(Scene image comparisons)
.....

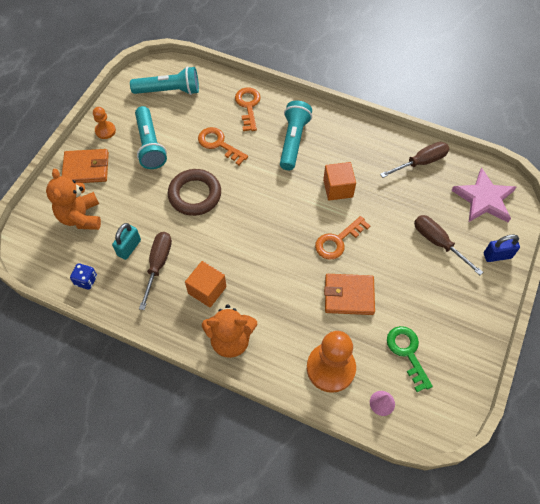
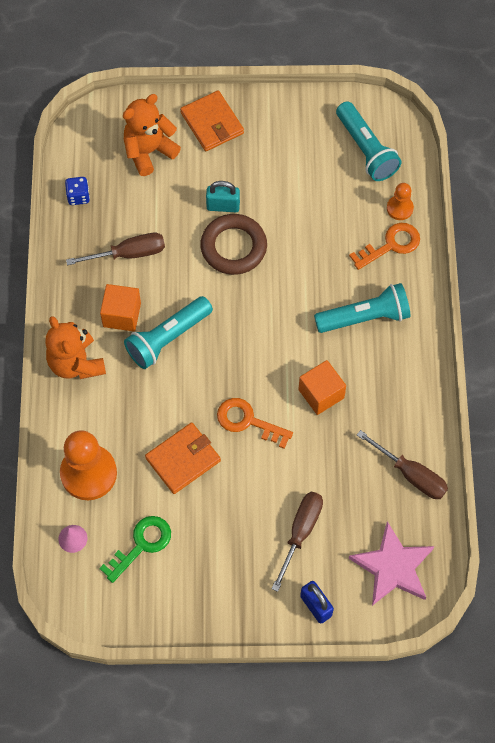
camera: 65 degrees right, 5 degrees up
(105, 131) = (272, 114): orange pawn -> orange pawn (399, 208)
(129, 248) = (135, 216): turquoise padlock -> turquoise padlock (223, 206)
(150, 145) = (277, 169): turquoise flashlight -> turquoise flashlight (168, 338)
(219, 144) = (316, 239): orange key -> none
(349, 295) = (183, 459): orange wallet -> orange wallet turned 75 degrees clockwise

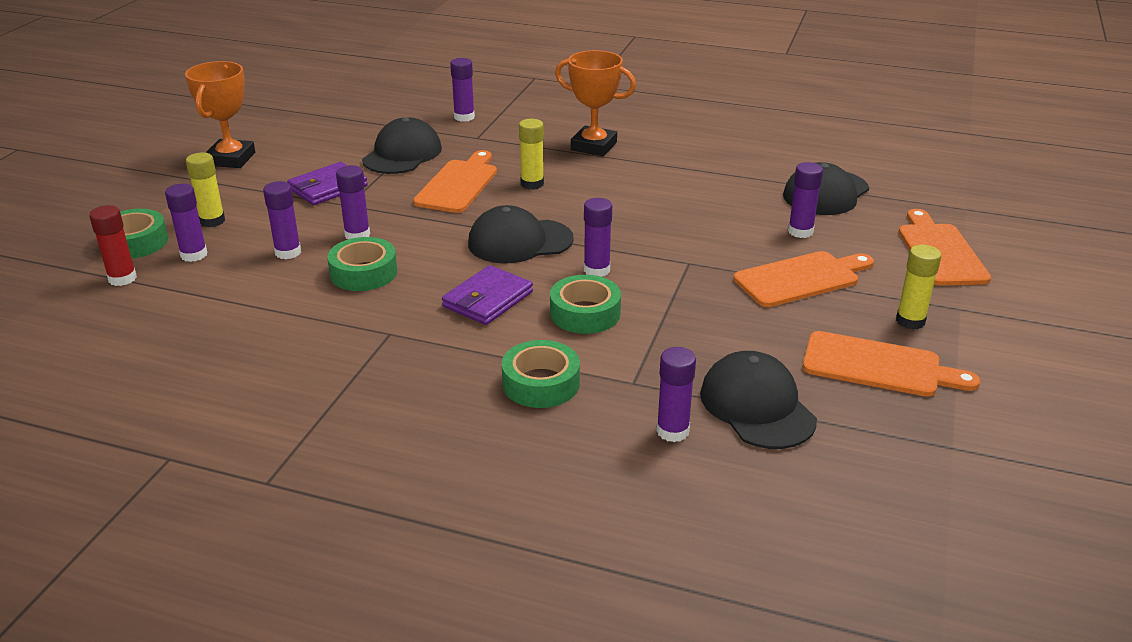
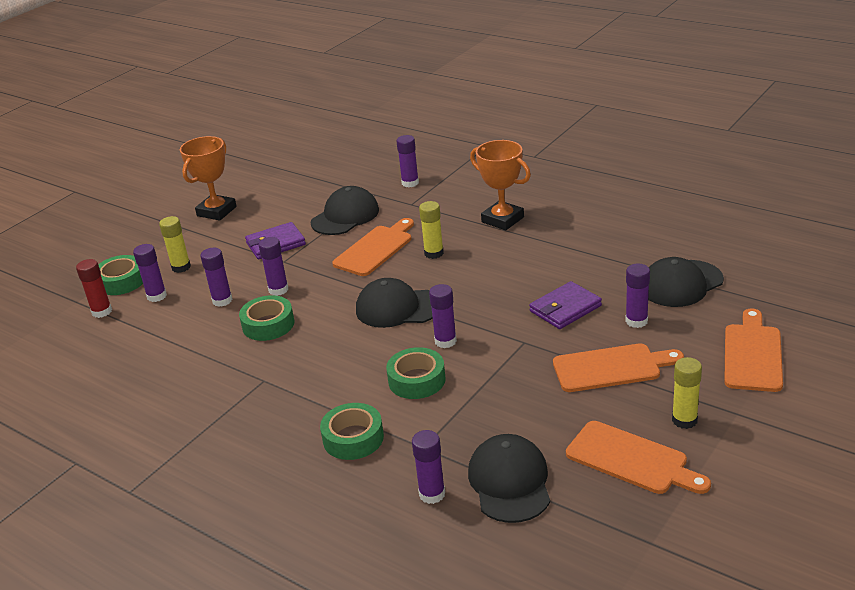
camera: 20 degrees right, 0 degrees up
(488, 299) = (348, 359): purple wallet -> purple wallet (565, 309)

.....

### Task item
Show every line in the entries where the string "degrees" occurs.

### Written response
camera: 65 degrees right, 5 degrees up
(349, 295) = (183, 459): orange wallet -> orange wallet turned 75 degrees clockwise
camera: 20 degrees right, 0 degrees up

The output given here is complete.